Report each line of the entries below that contains the string "layout", copying every such line in full.

--- START OF Data rows ---

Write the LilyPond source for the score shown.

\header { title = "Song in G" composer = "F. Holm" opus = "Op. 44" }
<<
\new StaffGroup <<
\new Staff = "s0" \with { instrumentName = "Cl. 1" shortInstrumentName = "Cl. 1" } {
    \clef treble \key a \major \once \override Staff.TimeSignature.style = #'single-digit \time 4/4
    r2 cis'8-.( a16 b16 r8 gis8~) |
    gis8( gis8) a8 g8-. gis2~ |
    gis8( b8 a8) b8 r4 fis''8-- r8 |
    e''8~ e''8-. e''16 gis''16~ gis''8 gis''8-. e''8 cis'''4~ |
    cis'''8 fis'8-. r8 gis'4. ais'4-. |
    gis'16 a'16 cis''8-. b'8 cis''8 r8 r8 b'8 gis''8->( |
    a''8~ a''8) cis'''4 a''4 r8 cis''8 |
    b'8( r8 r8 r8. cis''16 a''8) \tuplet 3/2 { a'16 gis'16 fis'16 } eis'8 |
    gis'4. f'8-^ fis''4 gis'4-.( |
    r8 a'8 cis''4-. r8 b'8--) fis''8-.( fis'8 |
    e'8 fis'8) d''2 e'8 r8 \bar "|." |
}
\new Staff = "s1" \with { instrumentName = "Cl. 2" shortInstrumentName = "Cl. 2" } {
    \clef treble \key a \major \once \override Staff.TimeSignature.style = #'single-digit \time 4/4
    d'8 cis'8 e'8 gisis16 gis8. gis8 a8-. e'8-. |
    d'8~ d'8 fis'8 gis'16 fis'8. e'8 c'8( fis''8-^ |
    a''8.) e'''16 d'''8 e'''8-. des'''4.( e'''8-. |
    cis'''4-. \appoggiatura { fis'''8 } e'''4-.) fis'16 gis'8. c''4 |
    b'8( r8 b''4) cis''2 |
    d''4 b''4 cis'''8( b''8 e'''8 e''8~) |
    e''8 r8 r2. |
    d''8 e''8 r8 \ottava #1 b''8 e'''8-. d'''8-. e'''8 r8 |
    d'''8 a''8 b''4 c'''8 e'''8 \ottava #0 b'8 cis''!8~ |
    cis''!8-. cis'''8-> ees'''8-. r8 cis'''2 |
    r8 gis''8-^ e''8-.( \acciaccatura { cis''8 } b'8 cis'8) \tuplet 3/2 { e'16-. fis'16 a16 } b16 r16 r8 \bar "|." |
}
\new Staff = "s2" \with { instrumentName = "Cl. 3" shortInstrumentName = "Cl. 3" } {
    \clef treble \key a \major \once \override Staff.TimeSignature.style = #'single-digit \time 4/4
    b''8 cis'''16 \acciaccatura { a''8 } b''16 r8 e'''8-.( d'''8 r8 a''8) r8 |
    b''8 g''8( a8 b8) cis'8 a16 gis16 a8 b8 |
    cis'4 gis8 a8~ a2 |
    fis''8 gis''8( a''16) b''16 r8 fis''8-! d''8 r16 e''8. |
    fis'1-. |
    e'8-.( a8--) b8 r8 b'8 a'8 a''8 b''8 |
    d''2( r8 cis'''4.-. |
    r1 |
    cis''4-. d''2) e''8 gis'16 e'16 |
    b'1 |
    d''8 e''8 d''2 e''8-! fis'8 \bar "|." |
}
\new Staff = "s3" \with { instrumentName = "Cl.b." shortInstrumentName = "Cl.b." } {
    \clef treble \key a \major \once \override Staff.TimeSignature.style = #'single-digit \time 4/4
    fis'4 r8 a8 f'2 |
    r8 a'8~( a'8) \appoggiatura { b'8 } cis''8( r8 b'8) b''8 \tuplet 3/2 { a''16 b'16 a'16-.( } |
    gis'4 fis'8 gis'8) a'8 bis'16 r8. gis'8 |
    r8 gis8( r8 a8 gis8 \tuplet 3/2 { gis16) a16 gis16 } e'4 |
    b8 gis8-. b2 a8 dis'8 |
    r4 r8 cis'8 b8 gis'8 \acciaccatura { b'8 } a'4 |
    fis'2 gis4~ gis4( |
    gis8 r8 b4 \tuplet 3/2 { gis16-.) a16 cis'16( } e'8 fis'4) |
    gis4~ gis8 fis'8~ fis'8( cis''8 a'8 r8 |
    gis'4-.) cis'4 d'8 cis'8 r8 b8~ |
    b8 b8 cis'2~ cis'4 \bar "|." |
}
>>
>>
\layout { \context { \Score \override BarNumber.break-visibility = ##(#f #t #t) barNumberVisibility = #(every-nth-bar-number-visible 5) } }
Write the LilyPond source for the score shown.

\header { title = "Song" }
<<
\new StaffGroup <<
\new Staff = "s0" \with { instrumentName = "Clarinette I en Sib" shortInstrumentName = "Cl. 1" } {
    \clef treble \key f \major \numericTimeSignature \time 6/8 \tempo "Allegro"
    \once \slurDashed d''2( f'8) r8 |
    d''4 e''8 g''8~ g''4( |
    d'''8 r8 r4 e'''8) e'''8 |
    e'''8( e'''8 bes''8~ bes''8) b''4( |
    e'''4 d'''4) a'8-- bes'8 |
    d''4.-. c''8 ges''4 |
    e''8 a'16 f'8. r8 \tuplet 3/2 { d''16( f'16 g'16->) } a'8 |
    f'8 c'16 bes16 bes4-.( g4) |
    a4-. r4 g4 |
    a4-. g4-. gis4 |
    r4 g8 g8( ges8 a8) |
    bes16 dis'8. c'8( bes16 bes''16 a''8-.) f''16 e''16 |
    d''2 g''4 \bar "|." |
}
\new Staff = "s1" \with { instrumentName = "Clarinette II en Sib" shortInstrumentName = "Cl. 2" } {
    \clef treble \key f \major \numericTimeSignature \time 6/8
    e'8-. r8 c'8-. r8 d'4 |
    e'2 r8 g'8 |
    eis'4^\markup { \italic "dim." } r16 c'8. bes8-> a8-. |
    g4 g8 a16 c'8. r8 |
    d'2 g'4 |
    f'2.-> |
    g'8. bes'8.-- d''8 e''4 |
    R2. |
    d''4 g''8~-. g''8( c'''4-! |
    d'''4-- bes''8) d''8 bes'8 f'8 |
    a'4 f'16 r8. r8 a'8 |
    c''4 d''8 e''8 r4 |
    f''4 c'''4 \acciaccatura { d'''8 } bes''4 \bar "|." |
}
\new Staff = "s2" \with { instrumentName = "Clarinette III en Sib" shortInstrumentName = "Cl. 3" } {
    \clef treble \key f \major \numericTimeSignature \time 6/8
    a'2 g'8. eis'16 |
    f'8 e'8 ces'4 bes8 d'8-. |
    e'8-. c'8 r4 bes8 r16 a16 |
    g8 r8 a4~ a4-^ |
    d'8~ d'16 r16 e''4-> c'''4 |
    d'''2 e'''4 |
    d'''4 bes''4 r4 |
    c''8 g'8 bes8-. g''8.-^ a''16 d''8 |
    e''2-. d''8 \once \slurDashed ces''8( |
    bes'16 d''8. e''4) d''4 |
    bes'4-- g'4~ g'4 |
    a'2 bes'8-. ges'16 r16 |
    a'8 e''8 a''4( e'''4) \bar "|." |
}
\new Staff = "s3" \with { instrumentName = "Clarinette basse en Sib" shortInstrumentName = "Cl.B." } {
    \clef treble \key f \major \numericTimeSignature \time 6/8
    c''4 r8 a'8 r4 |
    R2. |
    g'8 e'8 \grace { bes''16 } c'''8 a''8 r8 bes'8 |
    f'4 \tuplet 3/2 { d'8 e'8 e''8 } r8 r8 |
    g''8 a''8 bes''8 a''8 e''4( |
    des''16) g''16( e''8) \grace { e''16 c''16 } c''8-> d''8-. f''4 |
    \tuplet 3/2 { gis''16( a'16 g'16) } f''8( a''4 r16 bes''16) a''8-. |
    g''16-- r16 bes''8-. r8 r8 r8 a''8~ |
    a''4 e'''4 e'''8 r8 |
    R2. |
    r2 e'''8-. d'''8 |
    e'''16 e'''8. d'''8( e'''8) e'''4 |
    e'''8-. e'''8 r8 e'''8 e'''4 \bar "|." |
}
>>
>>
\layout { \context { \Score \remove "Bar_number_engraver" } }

--- END OF Data rows ---

## Worked answer
\layout { \context { \Score \override BarNumber.break-visibility = ##(#f #t #t) barNumberVisibility = #(every-nth-bar-number-visible 5) } }
\layout { \context { \Score \remove "Bar_number_engraver" } }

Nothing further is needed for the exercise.